▶ **What you will do**: Below is some data. Retype exactly the lines starting at the one with "J2 pin 1: N009 -> GND" and ending at the one with "D3: LED (A N015, K".

▶ **The records**:
····················
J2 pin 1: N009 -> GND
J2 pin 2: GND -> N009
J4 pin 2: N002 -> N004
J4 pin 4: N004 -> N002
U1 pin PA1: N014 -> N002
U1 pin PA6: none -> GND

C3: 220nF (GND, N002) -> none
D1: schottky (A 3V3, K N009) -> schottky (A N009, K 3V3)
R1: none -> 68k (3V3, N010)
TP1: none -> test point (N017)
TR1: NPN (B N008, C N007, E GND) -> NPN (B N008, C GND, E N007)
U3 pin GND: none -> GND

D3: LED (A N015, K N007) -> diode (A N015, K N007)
····················
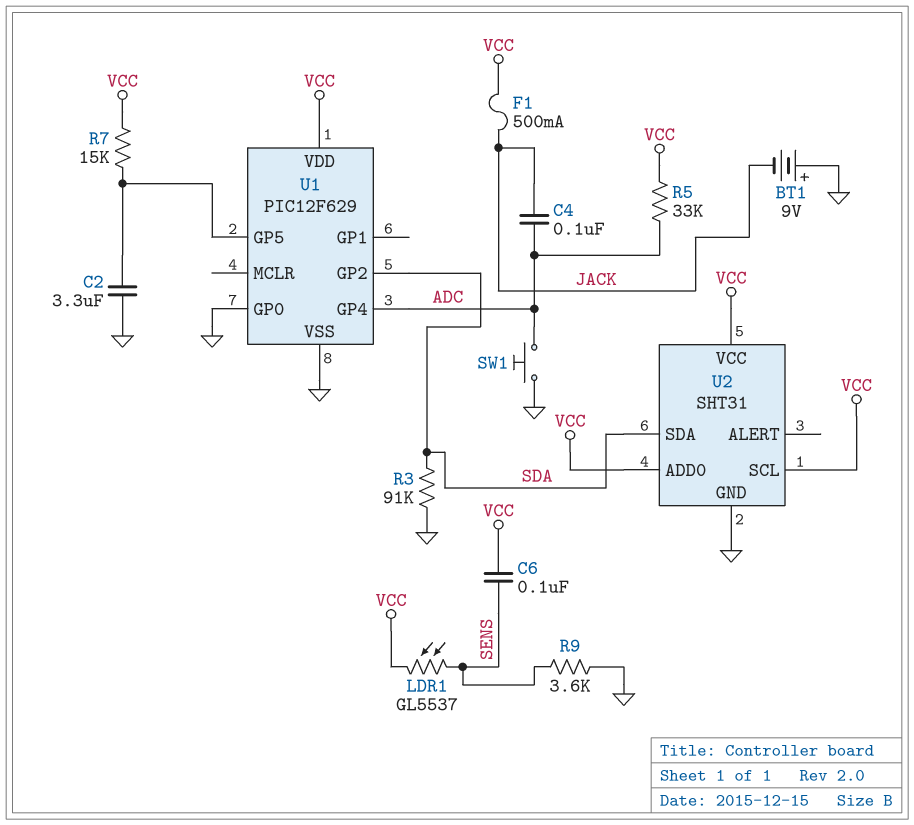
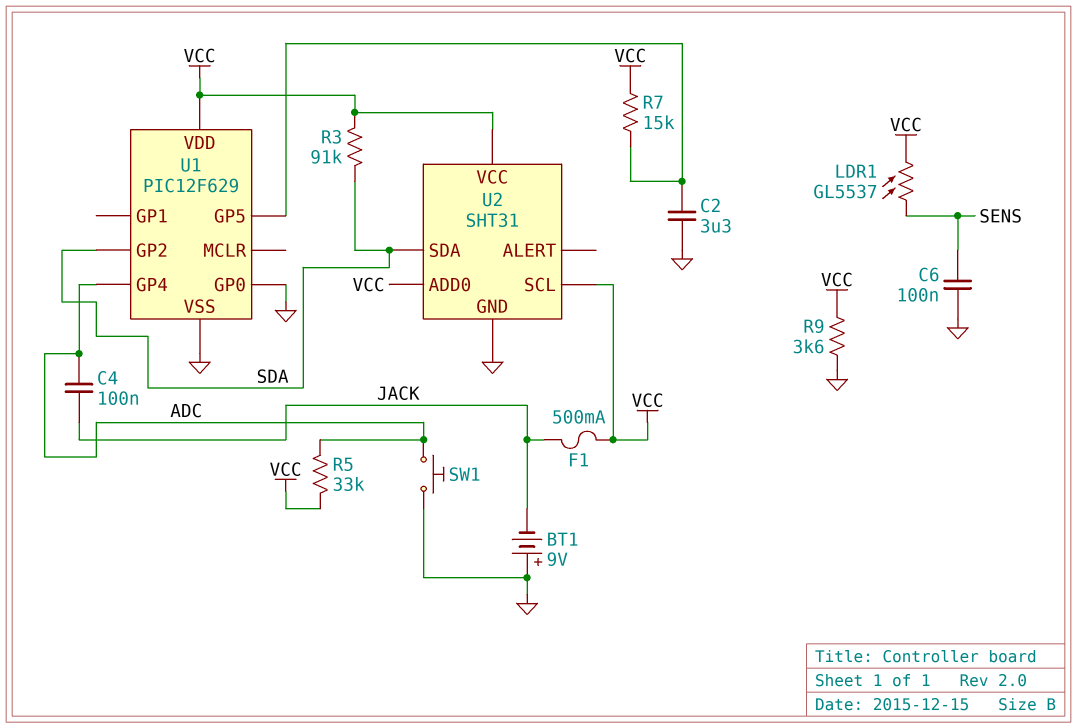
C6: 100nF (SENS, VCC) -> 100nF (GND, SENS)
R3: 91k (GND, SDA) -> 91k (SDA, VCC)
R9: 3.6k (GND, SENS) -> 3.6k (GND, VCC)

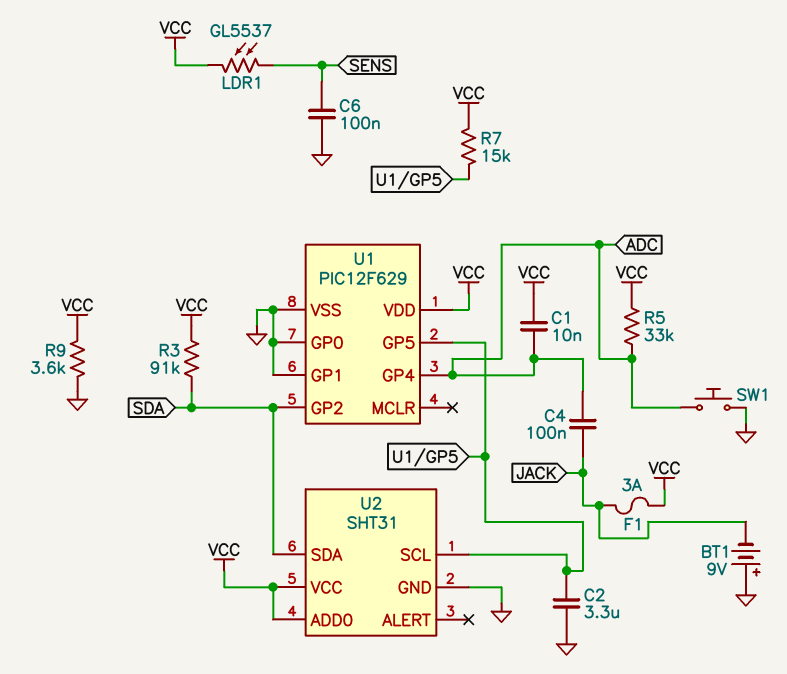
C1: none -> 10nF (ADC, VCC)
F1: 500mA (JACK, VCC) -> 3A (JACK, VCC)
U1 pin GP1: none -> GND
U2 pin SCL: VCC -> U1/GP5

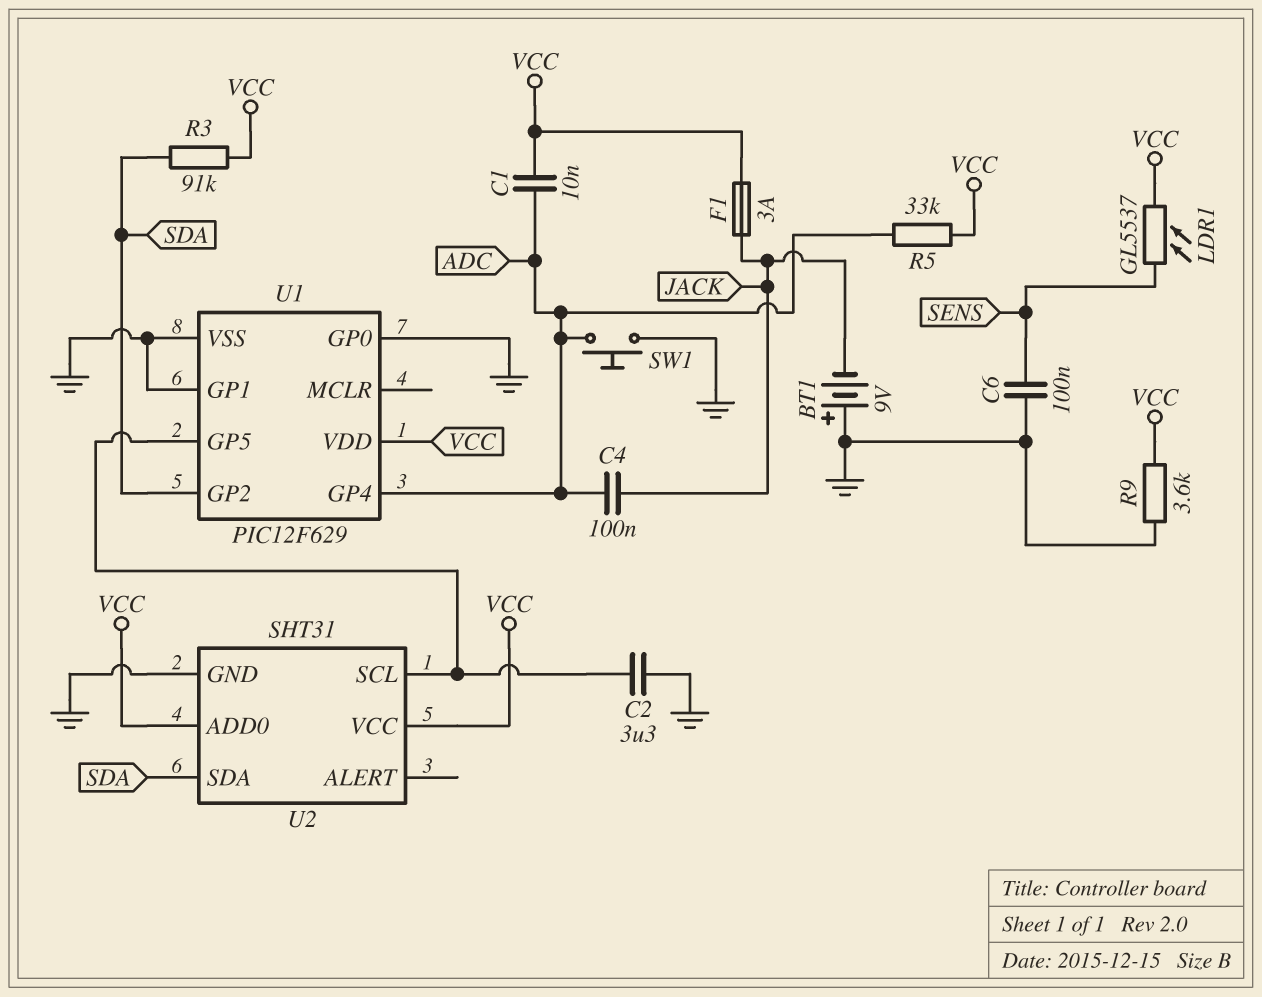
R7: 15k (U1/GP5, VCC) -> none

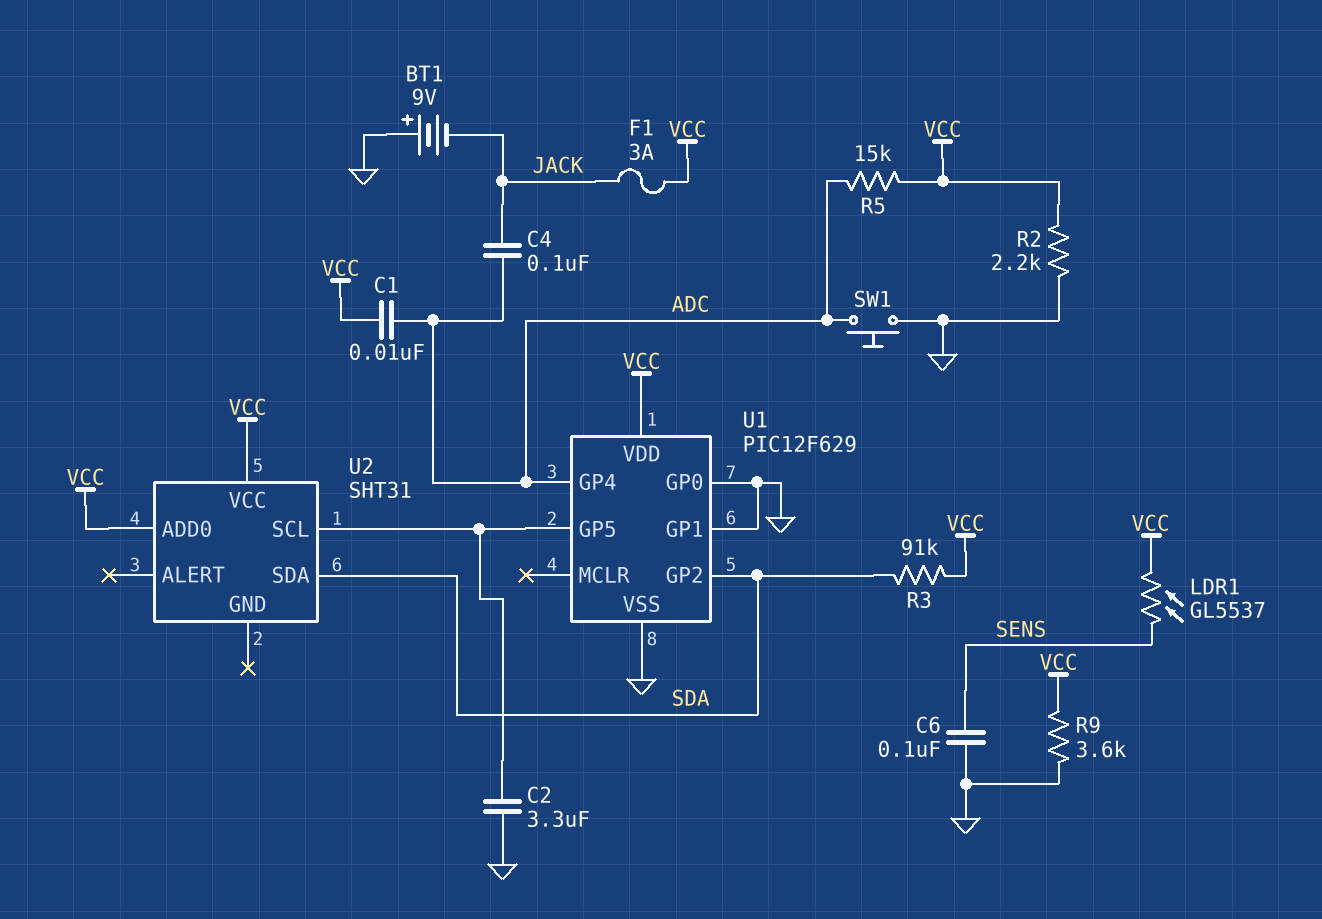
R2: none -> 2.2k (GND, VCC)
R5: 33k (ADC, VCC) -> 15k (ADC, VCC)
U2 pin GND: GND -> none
····················
▶ **Worked solution**:
J2 pin 1: N009 -> GND
J2 pin 2: GND -> N009
J4 pin 2: N002 -> N004
J4 pin 4: N004 -> N002
U1 pin PA1: N014 -> N002
U1 pin PA6: none -> GND

C3: 220nF (GND, N002) -> none
D1: schottky (A 3V3, K N009) -> schottky (A N009, K 3V3)
R1: none -> 68k (3V3, N010)
TP1: none -> test point (N017)
TR1: NPN (B N008, C N007, E GND) -> NPN (B N008, C GND, E N007)
U3 pin GND: none -> GND

D3: LED (A N015, K N007) -> diode (A N015, K N007)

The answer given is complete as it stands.